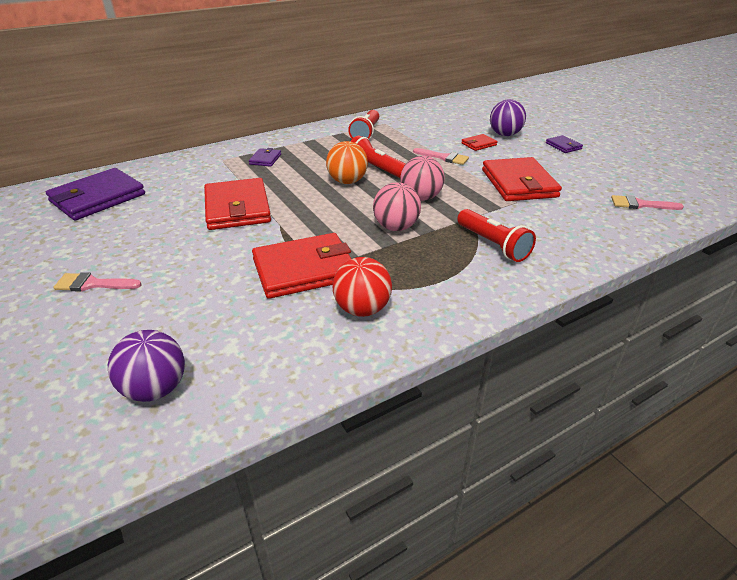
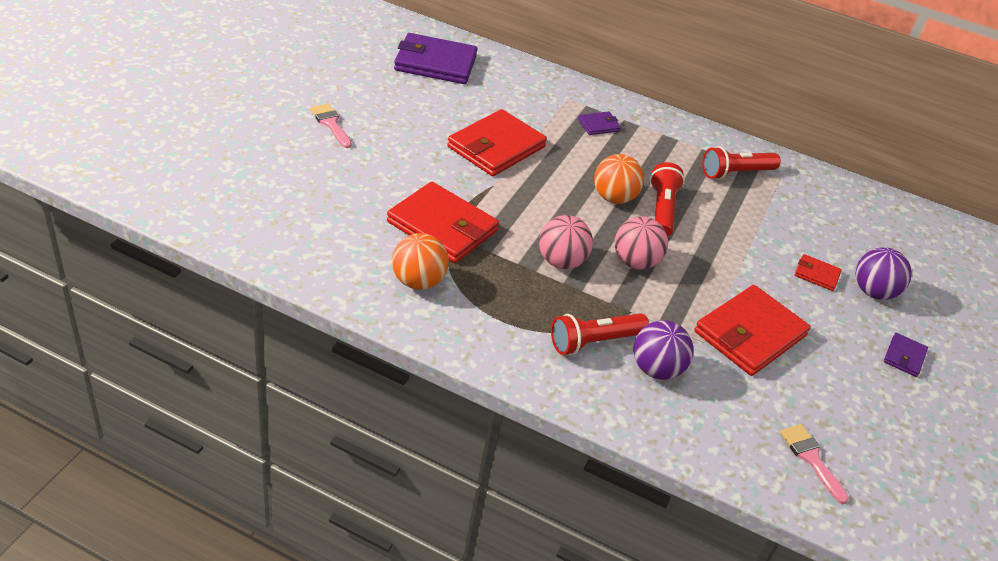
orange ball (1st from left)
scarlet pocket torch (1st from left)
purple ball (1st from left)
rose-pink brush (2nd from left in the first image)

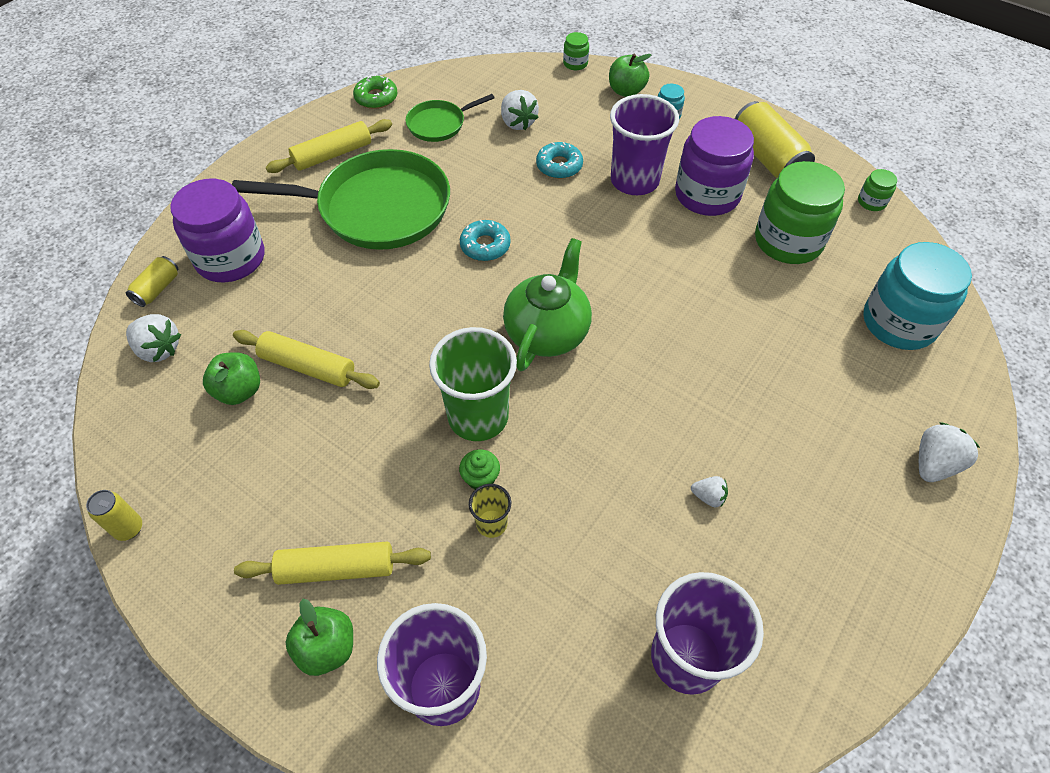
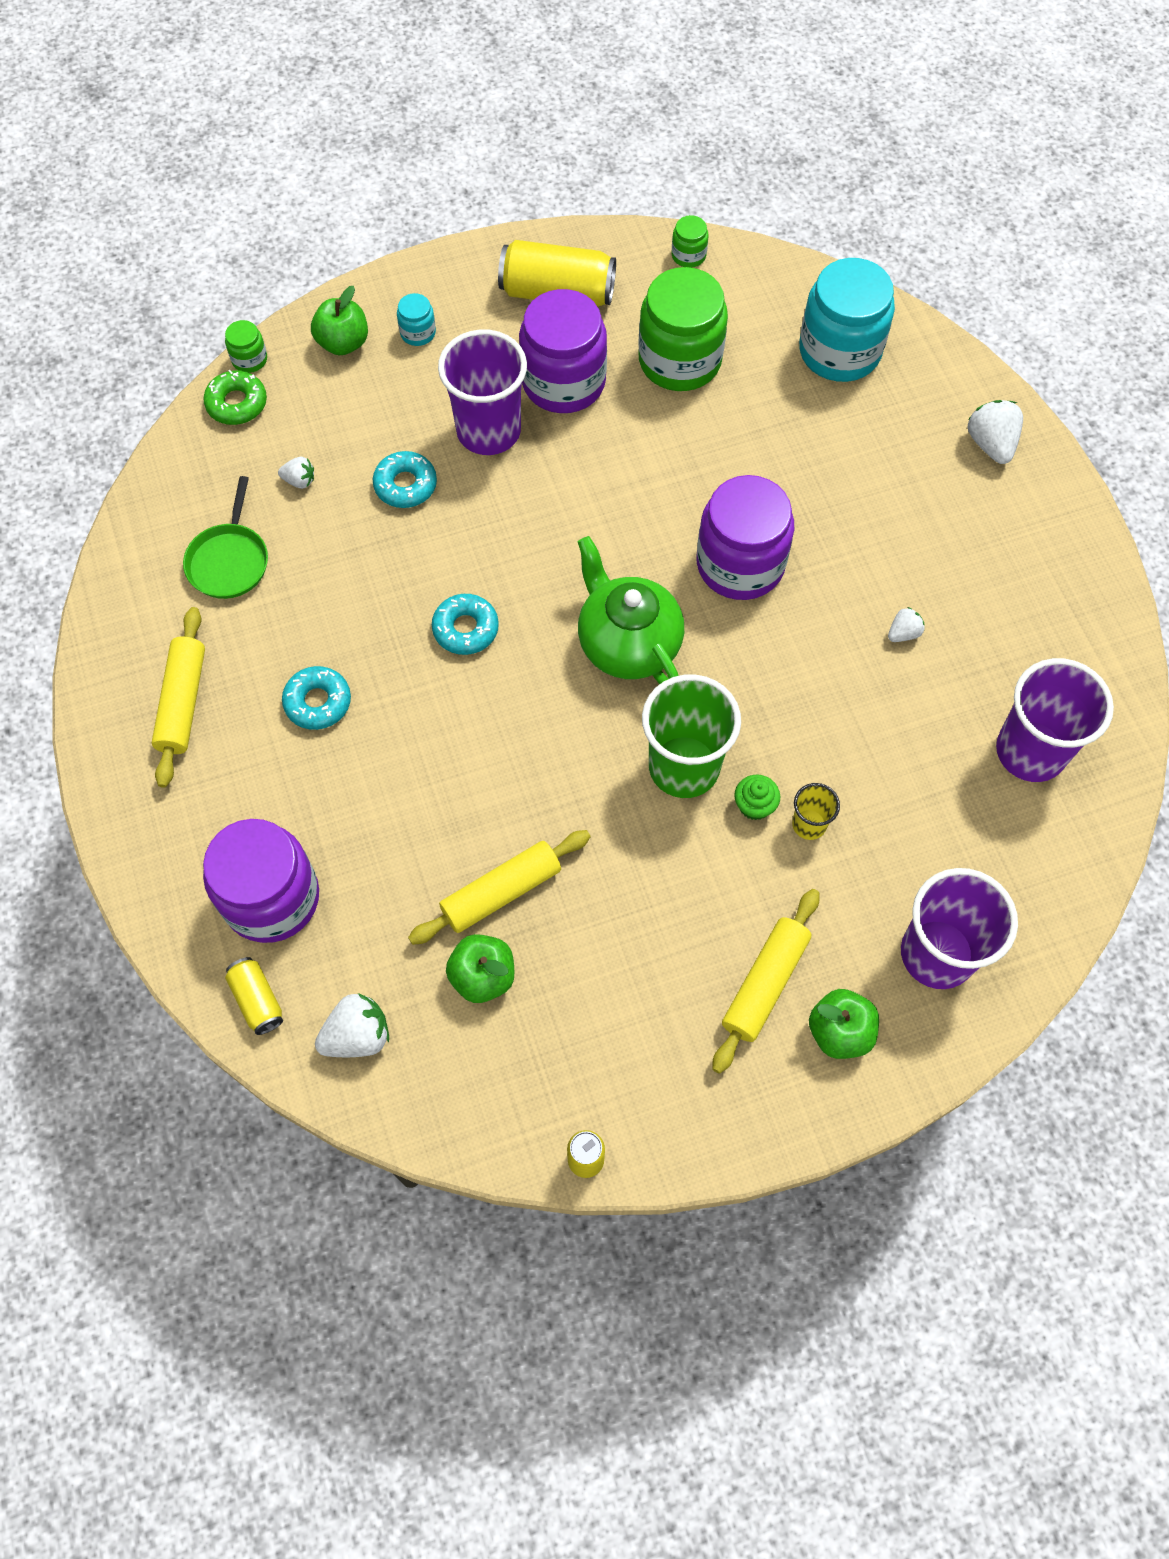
emerald donut
pure white strawberry (1st from left)
turquoise donut (1st from left)
purple jam jar (3rd from left)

TASK REQUIREMENTS
Could you reproduce the listing above word for word while leaving out its pictures?

TASK ANSWER
orange ball (1st from left)
scarlet pocket torch (1st from left)
purple ball (1st from left)
rose-pink brush (2nd from left in the first image)

emerald donut
pure white strawberry (1st from left)
turquoise donut (1st from left)
purple jam jar (3rd from left)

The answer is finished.